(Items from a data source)

------------------------------------

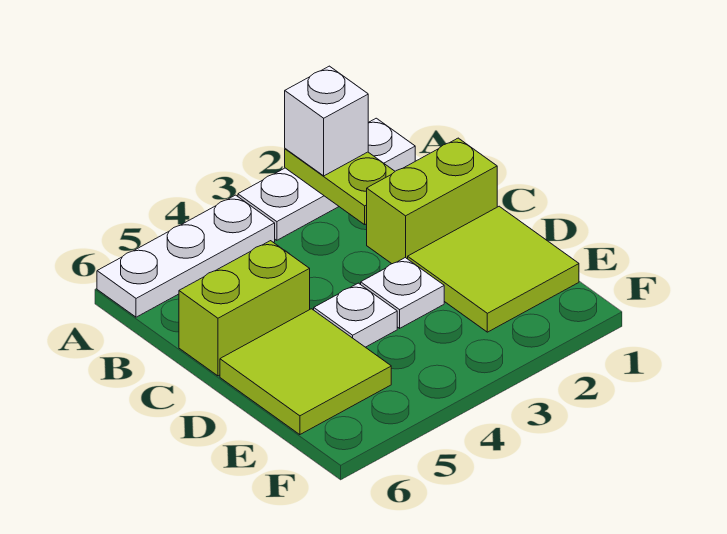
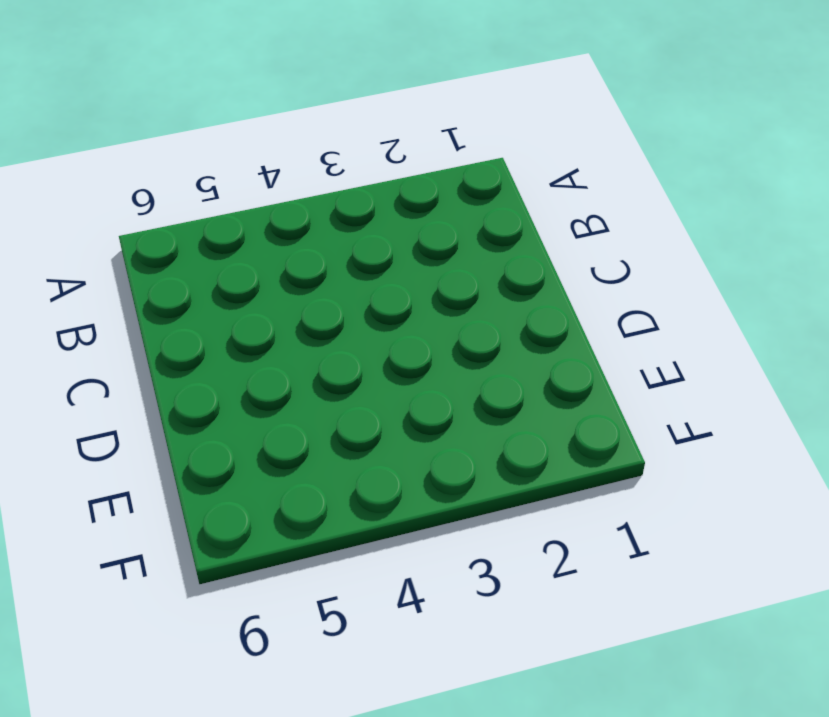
none -> white plate A1:A3 level 1
none -> white plate A4:A6 level 1

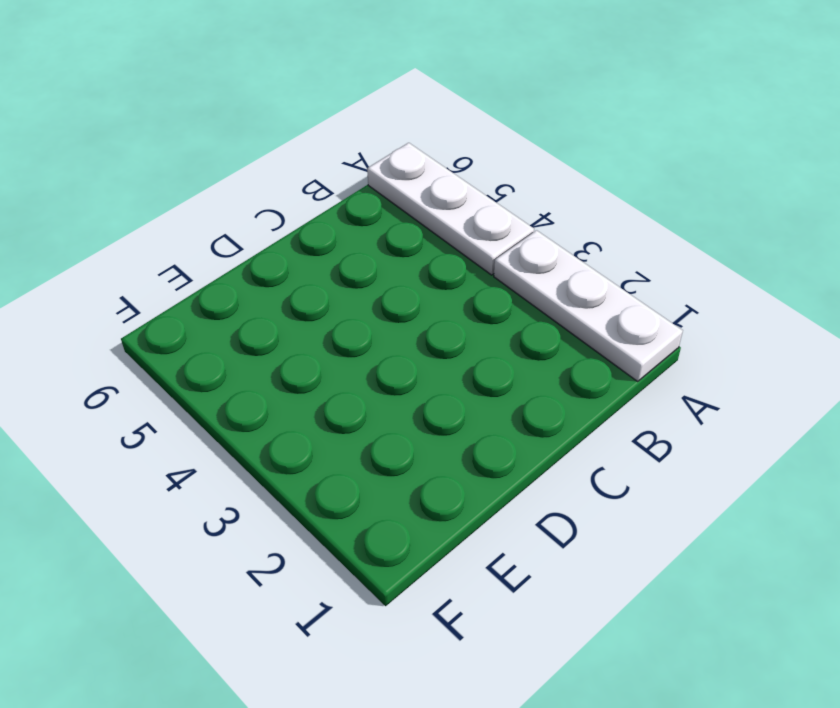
none -> lime brick C1:C2 level 1
none -> lime brick C5:C6 level 1

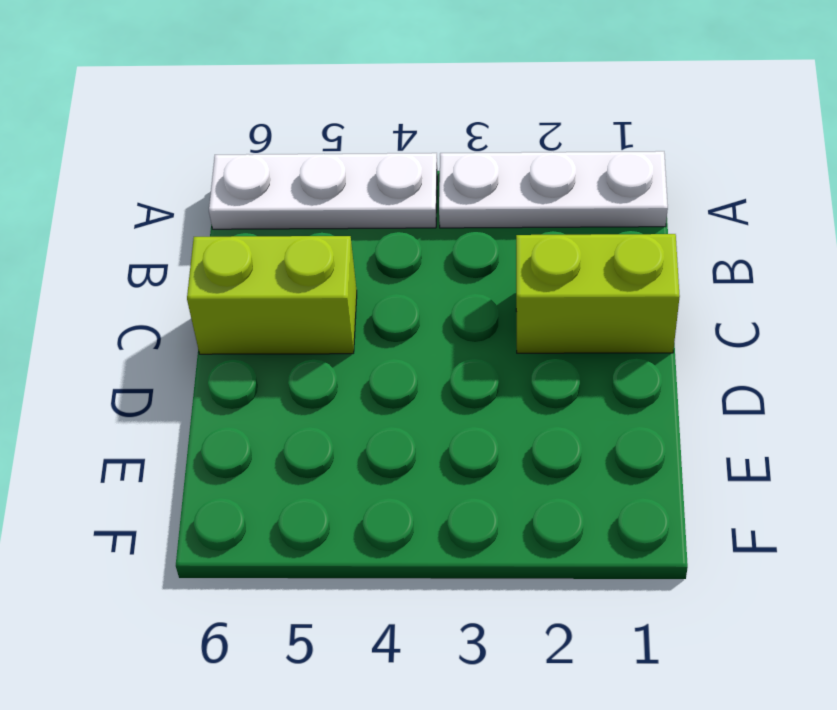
none -> lime tile D1:E2 level 1
none -> white plate D3 level 1

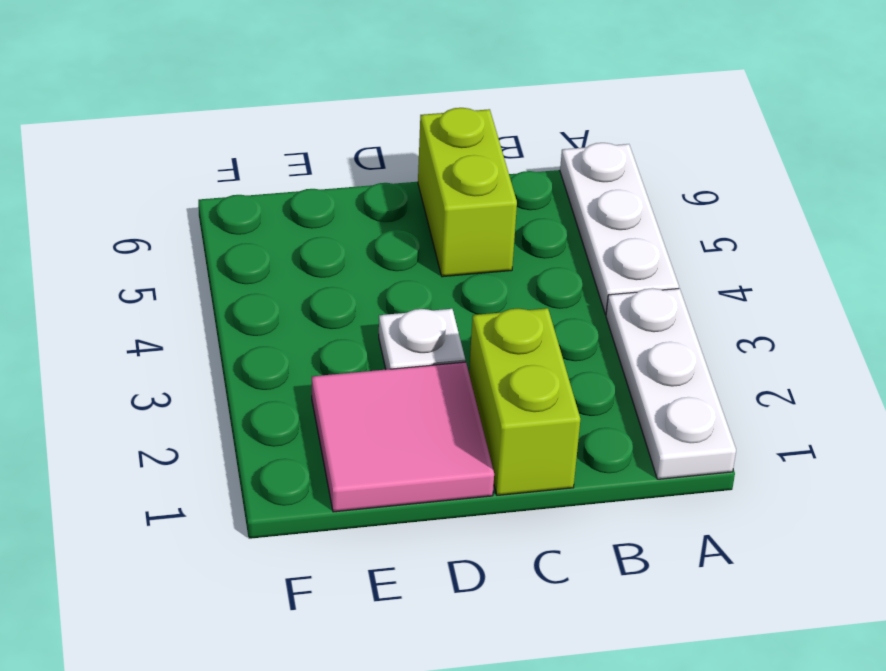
pink tile D1:E2 level 1 -> lime tile D1:E2 level 1
none -> white plate D4 level 1
none -> lime tile D5:E6 level 1

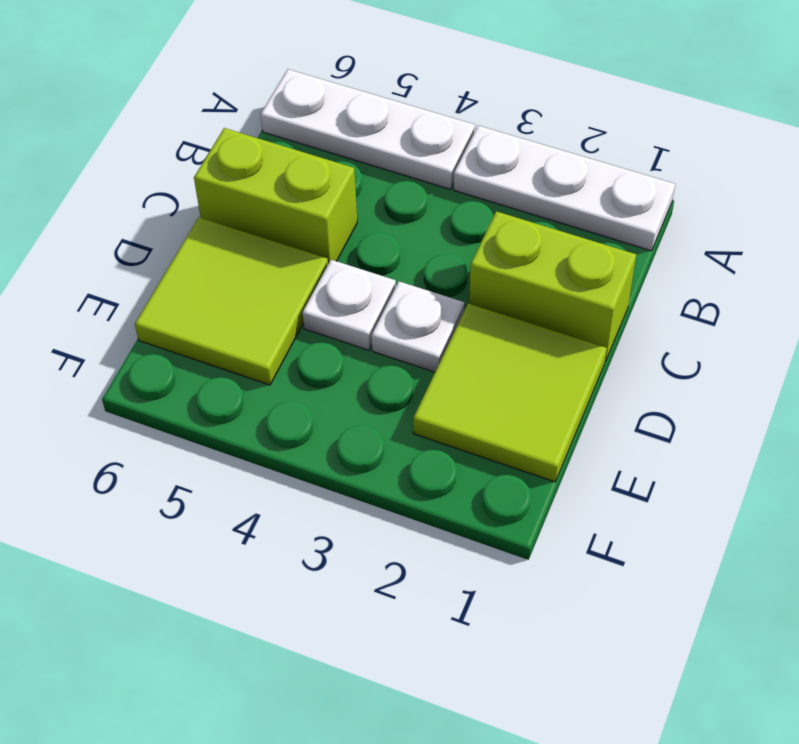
none -> lime plate A2:B2 level 2
none -> white brick A2 level 3

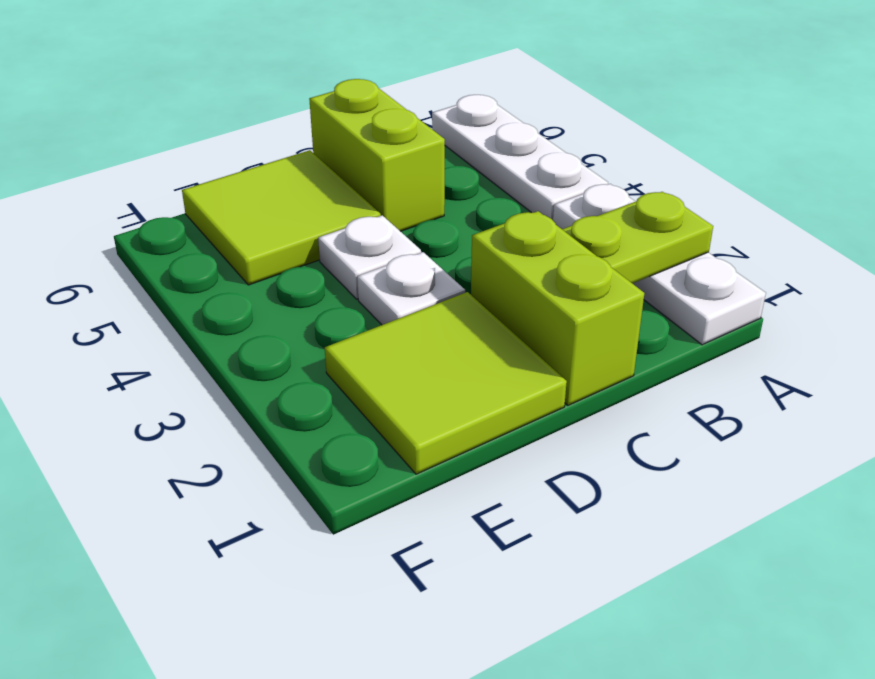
none -> white brick A2 level 3

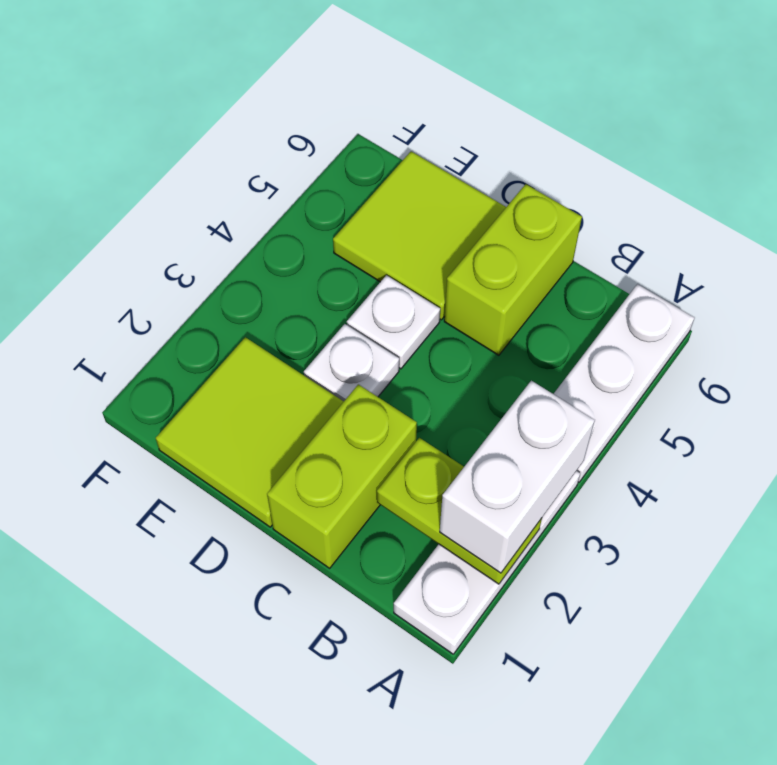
white brick A2:A3 level 3 -> white brick A2 level 3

------------------------------------

> [What this task involves] Copy exactly, and only, the lines from the first entry through the line holding "none -> lime tile D5:E6 level 1", both ends included, leaving out every picture.

> [Written answer]
none -> white plate A1:A3 level 1
none -> white plate A4:A6 level 1

none -> lime brick C1:C2 level 1
none -> lime brick C5:C6 level 1

none -> lime tile D1:E2 level 1
none -> white plate D3 level 1

pink tile D1:E2 level 1 -> lime tile D1:E2 level 1
none -> white plate D4 level 1
none -> lime tile D5:E6 level 1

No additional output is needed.